Your task
What you return should be the complete listing, unchanged, with no pictures in it.

Raw data
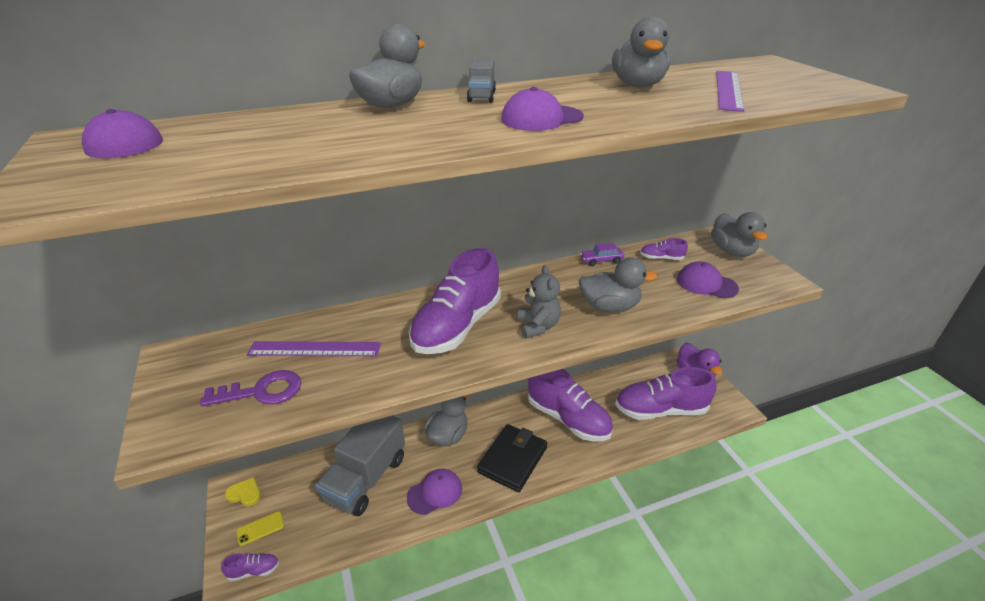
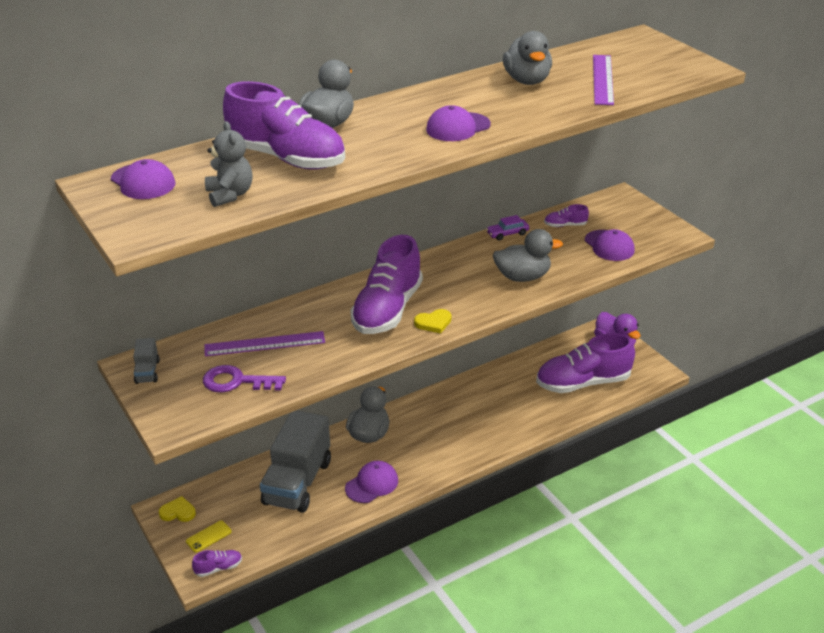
camera: 10 degrees left, 0 degrees up
(262, 391) = (236, 381): purple key -> purple key turned 150 degrees counterclockwise
(481, 96) = (399, 106): grey truck -> grey truck (147, 372)
(501, 347) = (433, 323): none -> yellow heart
(512, 459) = (441, 446): black wallet -> none
(538, 326) = (461, 301): grey teddy bear -> grey teddy bear (230, 195)
(568, 418) = (490, 403): purple shoe -> purple shoe (286, 158)
(706, 284) = (609, 246): purple cap -> purple cap turned 135 degrees counterclockwise
(732, 251) = (632, 211): grey duck -> none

Response to the task
camera: 10 degrees left, 0 degrees up
(262, 391) = (236, 381): purple key -> purple key turned 150 degrees counterclockwise
(481, 96) = (399, 106): grey truck -> grey truck (147, 372)
(501, 347) = (433, 323): none -> yellow heart
(512, 459) = (441, 446): black wallet -> none
(538, 326) = (461, 301): grey teddy bear -> grey teddy bear (230, 195)
(568, 418) = (490, 403): purple shoe -> purple shoe (286, 158)
(706, 284) = (609, 246): purple cap -> purple cap turned 135 degrees counterclockwise
(732, 251) = (632, 211): grey duck -> none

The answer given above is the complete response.